---------- Source data

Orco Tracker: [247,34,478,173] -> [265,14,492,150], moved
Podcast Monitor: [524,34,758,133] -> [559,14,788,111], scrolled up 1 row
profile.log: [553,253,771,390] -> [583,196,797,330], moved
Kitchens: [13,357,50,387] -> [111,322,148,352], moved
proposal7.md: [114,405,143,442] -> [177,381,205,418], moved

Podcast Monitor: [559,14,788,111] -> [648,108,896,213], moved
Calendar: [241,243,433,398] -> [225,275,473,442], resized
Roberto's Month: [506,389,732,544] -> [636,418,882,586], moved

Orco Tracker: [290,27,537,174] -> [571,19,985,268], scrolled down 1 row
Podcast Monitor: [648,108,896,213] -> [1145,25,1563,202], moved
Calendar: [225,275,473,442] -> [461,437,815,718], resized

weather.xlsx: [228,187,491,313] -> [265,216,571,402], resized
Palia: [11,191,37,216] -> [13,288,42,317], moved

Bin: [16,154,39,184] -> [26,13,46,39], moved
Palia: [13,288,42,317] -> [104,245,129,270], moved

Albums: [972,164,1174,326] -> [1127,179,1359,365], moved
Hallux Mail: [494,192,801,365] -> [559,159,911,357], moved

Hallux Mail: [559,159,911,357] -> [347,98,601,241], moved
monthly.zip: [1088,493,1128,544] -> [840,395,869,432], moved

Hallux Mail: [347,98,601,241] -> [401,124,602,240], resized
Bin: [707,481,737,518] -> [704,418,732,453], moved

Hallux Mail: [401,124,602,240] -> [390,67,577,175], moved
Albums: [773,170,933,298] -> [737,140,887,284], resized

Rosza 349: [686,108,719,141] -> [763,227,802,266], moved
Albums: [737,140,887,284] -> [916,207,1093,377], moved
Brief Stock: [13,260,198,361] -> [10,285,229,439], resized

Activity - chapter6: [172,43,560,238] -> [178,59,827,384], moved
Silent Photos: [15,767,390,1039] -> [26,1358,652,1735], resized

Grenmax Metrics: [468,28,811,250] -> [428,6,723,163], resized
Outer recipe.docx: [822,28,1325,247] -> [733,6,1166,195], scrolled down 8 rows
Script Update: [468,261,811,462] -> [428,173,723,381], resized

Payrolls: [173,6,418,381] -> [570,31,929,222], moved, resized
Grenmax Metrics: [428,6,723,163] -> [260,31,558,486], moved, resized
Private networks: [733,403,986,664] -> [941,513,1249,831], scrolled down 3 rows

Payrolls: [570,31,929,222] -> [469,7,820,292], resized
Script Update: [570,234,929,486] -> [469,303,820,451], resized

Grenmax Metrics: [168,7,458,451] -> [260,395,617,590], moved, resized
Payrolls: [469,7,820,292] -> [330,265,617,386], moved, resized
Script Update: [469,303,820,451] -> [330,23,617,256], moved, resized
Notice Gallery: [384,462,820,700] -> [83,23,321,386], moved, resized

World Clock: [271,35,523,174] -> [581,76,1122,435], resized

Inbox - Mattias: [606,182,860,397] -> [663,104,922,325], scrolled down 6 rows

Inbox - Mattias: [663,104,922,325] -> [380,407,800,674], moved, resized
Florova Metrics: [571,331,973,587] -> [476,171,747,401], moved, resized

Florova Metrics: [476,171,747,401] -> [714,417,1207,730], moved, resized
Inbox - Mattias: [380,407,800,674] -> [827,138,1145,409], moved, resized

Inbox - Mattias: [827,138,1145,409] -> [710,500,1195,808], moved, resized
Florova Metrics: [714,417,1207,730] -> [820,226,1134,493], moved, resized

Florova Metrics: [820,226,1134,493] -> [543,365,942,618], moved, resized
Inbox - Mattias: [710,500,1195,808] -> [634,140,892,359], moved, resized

--------------------

→ Work instructions
Scan the listing above and work out how many of its lines contain the word "Mail". Report only that number.

→ Output for this task
4